Task instructions
Could you transcribe exactly the lines from the one containing "(153, 378) = (478, 116): grey capsule -> none" through the last line of the records below, leaving out the pictures?

┌─ Data to process

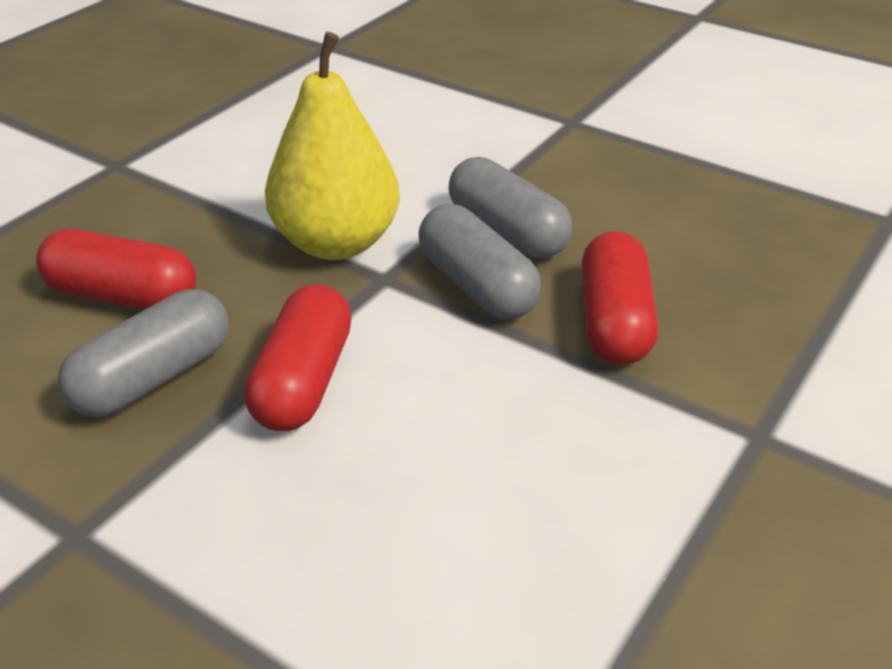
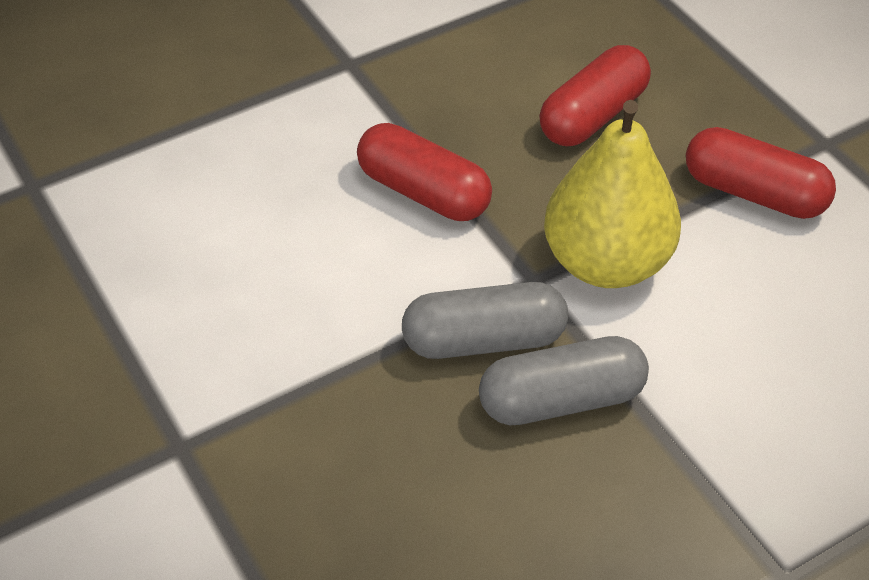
camera: 115 degrees right, 10 degrees up
(153, 378) = (478, 116): grey capsule -> none
(614, 321) = (374, 419): red capsule -> red capsule (754, 193)

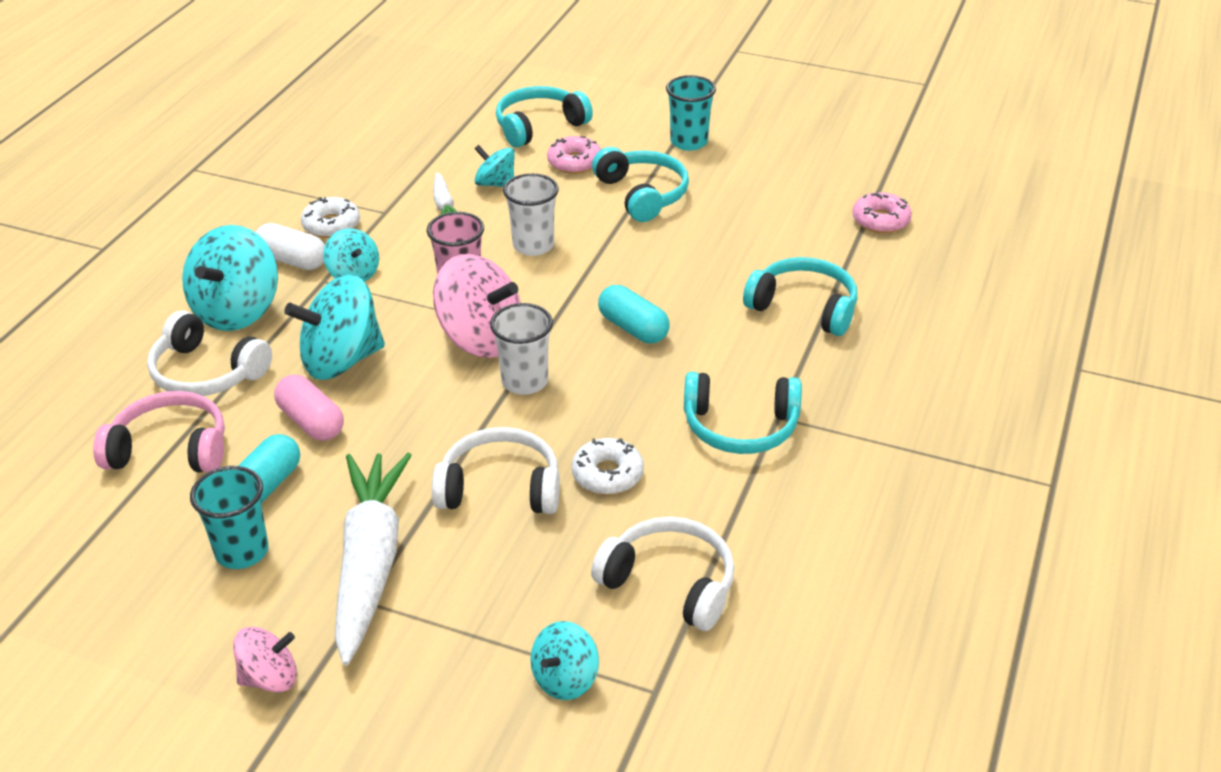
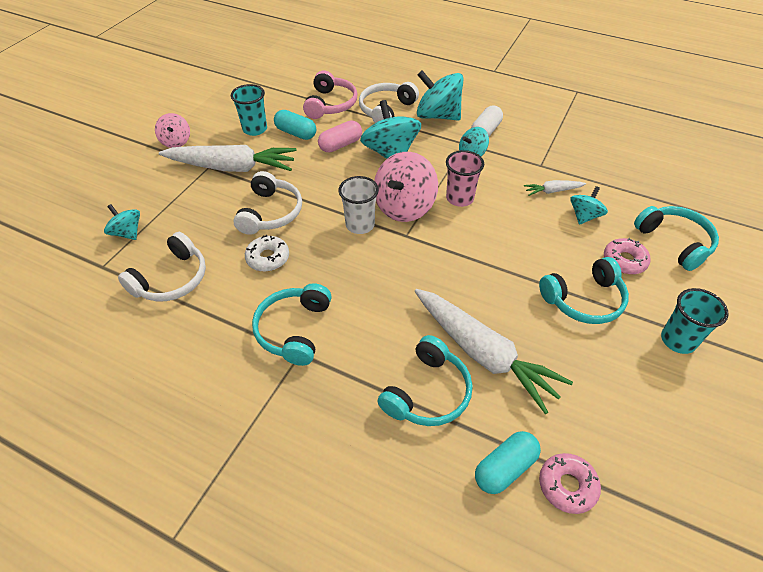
camera: 95 degrees right, 10 degrees up
(331, 225) = (523, 144): white donut -> none
(533, 245) = (507, 233): white cup -> none
(633, 328) = (408, 280): turquoise capsule -> turquoise capsule (505, 468)
(739, 267) = (483, 354): none -> white carrot

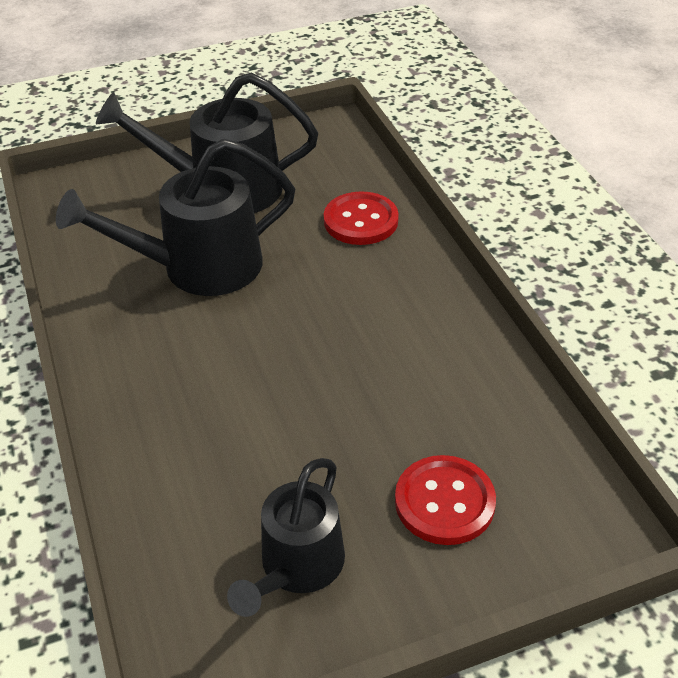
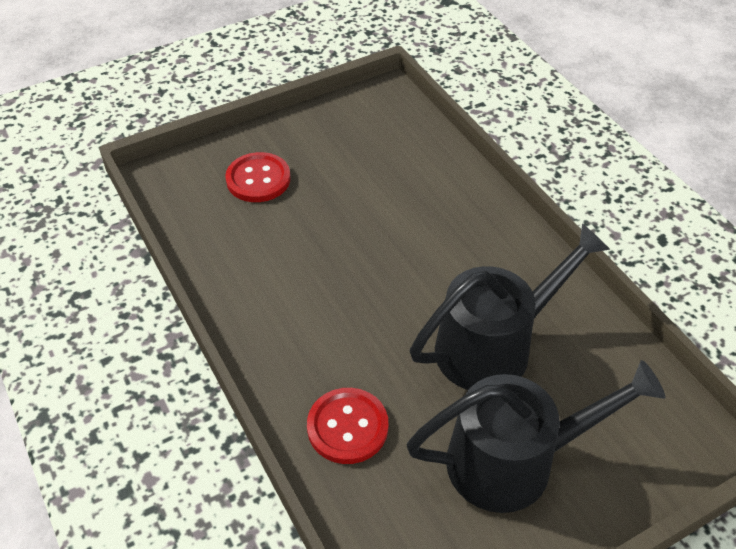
camera: 170 degrees right, 5 degrees up
(297, 568) = (344, 139): black watering can -> none

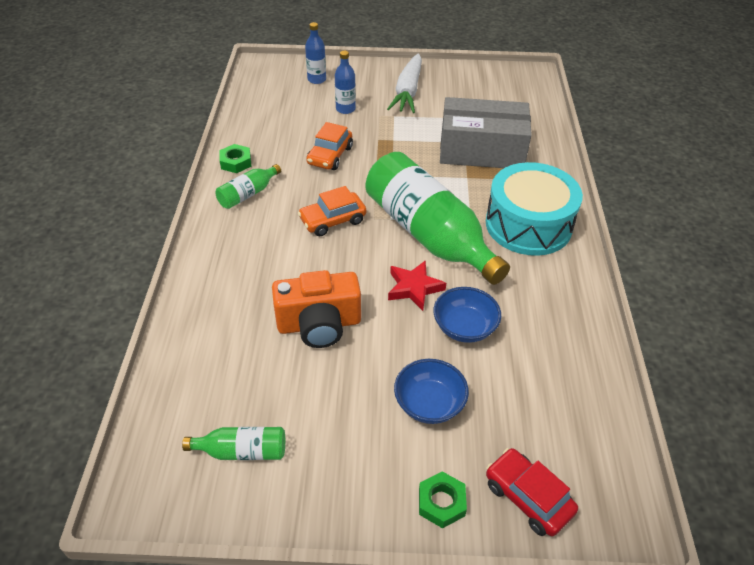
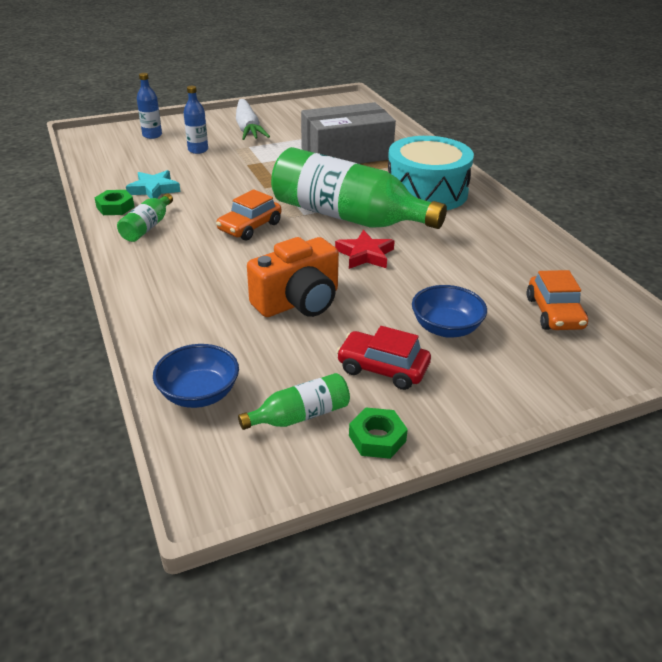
camera: 25 degrees left, 10 degrees down
(279, 149) = (154, 189): none -> turquoise star
(330, 156) = (209, 184): orange car -> orange car (554, 313)
(441, 502) = (514, 391): green nut -> green nut (377, 438)
(464, 327) = (431, 269): blue bowl -> blue bowl (199, 394)
(528, 497) = (580, 364): red car -> red car (383, 368)

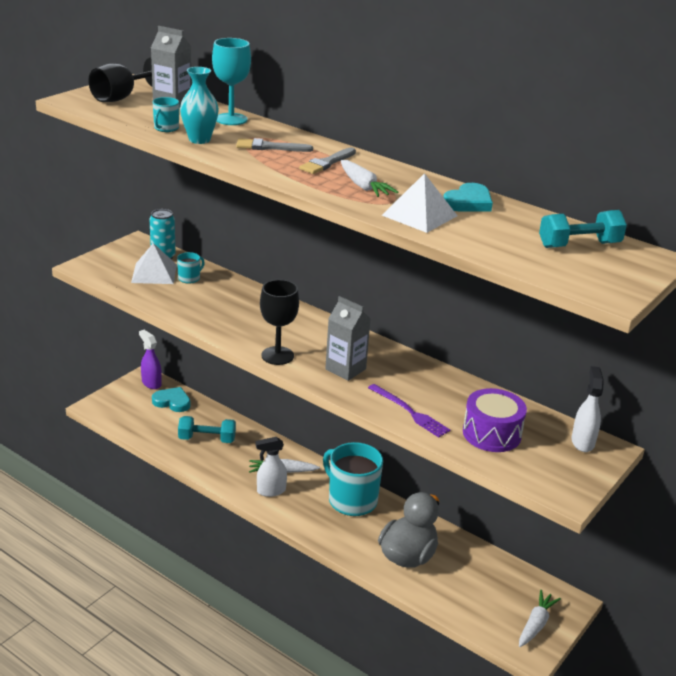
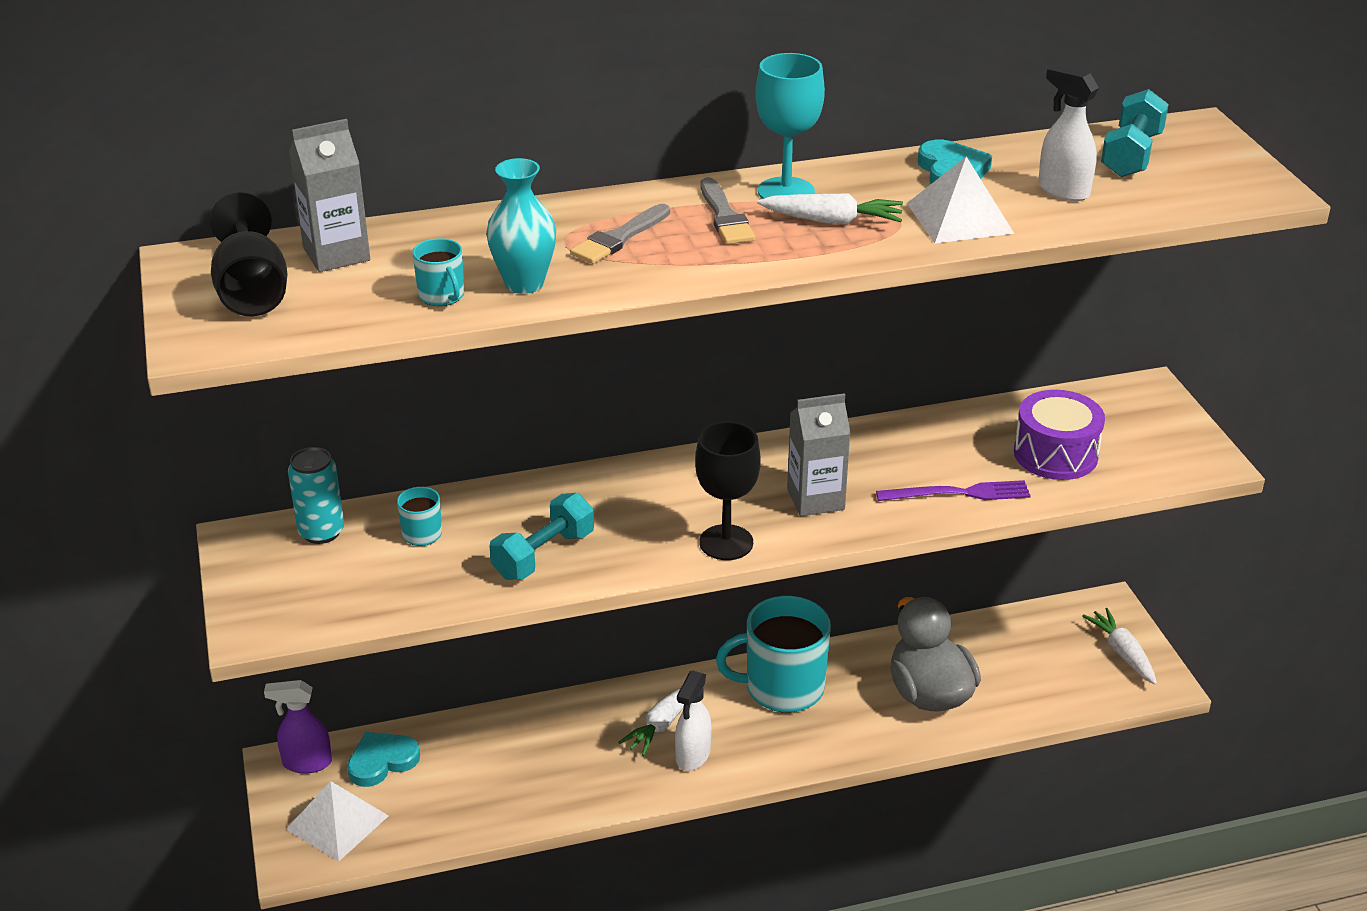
camera: 50 degrees left, 5 degrees up
(154, 273) = (364, 562): white pyramid -> white pyramid (337, 822)
(207, 439) = (513, 766): turquoise dumbbell -> turquoise dumbbell (543, 555)
(231, 119) = (472, 230): turquoise goblet -> turquoise goblet (786, 192)
(582, 442) = (1123, 399): white spray bottle -> white spray bottle (1063, 190)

└─

Response box
(153, 378) = (478, 116): grey capsule -> none
(614, 321) = (374, 419): red capsule -> red capsule (754, 193)

camera: 95 degrees right, 10 degrees up
(331, 225) = (523, 144): white donut -> none
(533, 245) = (507, 233): white cup -> none
(633, 328) = (408, 280): turquoise capsule -> turquoise capsule (505, 468)
(739, 267) = (483, 354): none -> white carrot

camera: 170 degrees right, 5 degrees up
(297, 568) = (344, 139): black watering can -> none

camera: 25 degrees left, 10 degrees down
(279, 149) = (154, 189): none -> turquoise star
(330, 156) = (209, 184): orange car -> orange car (554, 313)
(441, 502) = (514, 391): green nut -> green nut (377, 438)
(464, 327) = (431, 269): blue bowl -> blue bowl (199, 394)
(528, 497) = (580, 364): red car -> red car (383, 368)

camera: 50 degrees left, 5 degrees up
(154, 273) = (364, 562): white pyramid -> white pyramid (337, 822)
(207, 439) = (513, 766): turquoise dumbbell -> turquoise dumbbell (543, 555)
(231, 119) = (472, 230): turquoise goblet -> turquoise goblet (786, 192)
(582, 442) = (1123, 399): white spray bottle -> white spray bottle (1063, 190)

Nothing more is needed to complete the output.